> _OBJECTIVE_:
Copy all the material below, exactly as it stands.

> _WORKING DATA_:
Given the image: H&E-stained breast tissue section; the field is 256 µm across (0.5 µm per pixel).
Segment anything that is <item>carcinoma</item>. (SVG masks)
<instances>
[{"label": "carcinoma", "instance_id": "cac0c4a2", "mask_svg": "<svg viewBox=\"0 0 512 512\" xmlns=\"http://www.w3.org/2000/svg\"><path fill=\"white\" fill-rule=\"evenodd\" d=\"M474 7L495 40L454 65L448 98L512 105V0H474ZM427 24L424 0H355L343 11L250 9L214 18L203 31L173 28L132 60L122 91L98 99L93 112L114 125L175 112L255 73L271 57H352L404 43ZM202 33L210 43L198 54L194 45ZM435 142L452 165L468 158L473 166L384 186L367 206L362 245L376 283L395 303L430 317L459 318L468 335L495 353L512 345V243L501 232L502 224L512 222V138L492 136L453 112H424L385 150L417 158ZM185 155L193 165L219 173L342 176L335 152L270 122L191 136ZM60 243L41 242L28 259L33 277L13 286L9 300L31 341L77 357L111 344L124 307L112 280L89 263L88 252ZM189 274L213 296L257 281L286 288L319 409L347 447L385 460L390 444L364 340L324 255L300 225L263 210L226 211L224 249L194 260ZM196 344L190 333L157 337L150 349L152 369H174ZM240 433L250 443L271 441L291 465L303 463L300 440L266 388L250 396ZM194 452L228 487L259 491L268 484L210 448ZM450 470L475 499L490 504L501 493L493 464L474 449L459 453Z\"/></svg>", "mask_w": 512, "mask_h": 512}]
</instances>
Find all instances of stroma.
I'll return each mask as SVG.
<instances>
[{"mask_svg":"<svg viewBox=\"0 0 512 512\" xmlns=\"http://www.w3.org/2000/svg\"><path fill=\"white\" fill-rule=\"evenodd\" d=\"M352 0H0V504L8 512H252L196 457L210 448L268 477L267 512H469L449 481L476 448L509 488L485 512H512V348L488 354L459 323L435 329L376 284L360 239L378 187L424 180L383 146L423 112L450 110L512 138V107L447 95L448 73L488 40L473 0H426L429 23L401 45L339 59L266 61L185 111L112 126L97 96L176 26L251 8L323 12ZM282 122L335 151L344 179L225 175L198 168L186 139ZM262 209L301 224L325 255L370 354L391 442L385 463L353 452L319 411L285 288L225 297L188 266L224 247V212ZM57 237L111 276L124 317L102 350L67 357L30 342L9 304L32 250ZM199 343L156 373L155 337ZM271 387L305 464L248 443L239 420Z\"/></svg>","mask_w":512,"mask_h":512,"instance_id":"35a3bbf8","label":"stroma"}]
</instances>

> _RIGHT ANSWER_:
Given the image: H&E-stained breast tissue section; the field is 256 µm across (0.5 µm per pixel).
Segment anything that is <item>carcinoma</item>. (SVG masks)
<instances>
[{"label": "carcinoma", "instance_id": "cac0c4a2", "mask_svg": "<svg viewBox=\"0 0 512 512\" xmlns=\"http://www.w3.org/2000/svg\"><path fill=\"white\" fill-rule=\"evenodd\" d=\"M474 7L495 40L454 65L448 98L512 105V0H474ZM427 24L424 0H355L343 11L250 9L214 18L203 31L173 28L132 60L122 91L98 99L93 112L114 125L175 112L255 73L271 57H352L404 43ZM202 33L210 43L198 54L194 45ZM435 142L452 165L468 158L473 166L384 186L367 206L362 245L376 283L395 303L430 317L459 318L468 335L495 353L512 345V243L501 232L502 224L512 222V138L492 136L453 112H424L385 150L417 158ZM185 155L193 165L219 173L342 176L335 152L270 122L191 136ZM60 243L41 242L28 259L33 277L13 286L9 300L31 341L77 357L111 344L124 307L112 280L89 263L88 252ZM189 274L213 296L257 281L286 288L319 409L347 447L385 460L390 444L364 340L324 255L300 225L263 210L226 211L224 249L194 260ZM196 344L190 333L157 337L150 349L152 369H174ZM240 433L250 443L271 441L291 465L303 463L300 440L266 388L250 396ZM194 452L228 487L259 491L268 484L210 448ZM450 470L475 499L490 504L501 493L493 464L474 449L459 453Z\"/></svg>", "mask_w": 512, "mask_h": 512}]
</instances>
Find all instances of stroma.
I'll return each mask as SVG.
<instances>
[{"mask_svg":"<svg viewBox=\"0 0 512 512\" xmlns=\"http://www.w3.org/2000/svg\"><path fill=\"white\" fill-rule=\"evenodd\" d=\"M352 0H0V504L8 512H252L196 457L210 448L268 477L267 512H469L449 481L476 448L509 488L485 512H512V348L488 354L459 323L435 329L376 284L360 239L378 187L424 180L383 146L423 112L450 110L512 138V107L447 95L448 73L488 40L473 0H426L429 23L401 45L339 59L266 61L185 111L112 126L97 96L176 26L251 8L323 12ZM282 122L335 151L344 179L225 175L198 168L186 139ZM262 209L301 224L325 255L370 354L391 442L385 463L353 452L319 411L285 288L225 297L188 266L224 247V212ZM57 237L111 276L124 317L102 350L67 357L30 342L9 304L32 250ZM199 343L156 373L155 337ZM271 387L305 464L248 443L239 420Z\"/></svg>","mask_w":512,"mask_h":512,"instance_id":"35a3bbf8","label":"stroma"}]
</instances>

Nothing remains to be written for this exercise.